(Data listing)

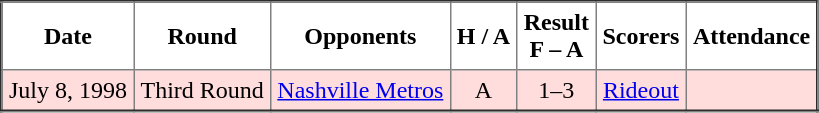
Scorers (641, 36)
ResultF – A (556, 36)
H / A (484, 36)
Rideout (641, 90)
Round (202, 36)
Opponents (360, 36)
Date (68, 36)
July 8, 1998 (68, 90)
Nashville Metros (360, 90)
Third Round (202, 90)
Attendance (752, 36)
1–3 (556, 90)
A (484, 90)
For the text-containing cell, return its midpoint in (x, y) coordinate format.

→ EXERCISE REQUIREMENTS
Copy every line of the items above word for word, omitting the pictures.

→ ANSWER BELOW
Scorers (641, 36)
ResultF – A (556, 36)
H / A (484, 36)
Rideout (641, 90)
Round (202, 36)
Opponents (360, 36)
Date (68, 36)
July 8, 1998 (68, 90)
Nashville Metros (360, 90)
Third Round (202, 90)
Attendance (752, 36)
1–3 (556, 90)
A (484, 90)
For the text-containing cell, return its midpoint in (x, y) coordinate format.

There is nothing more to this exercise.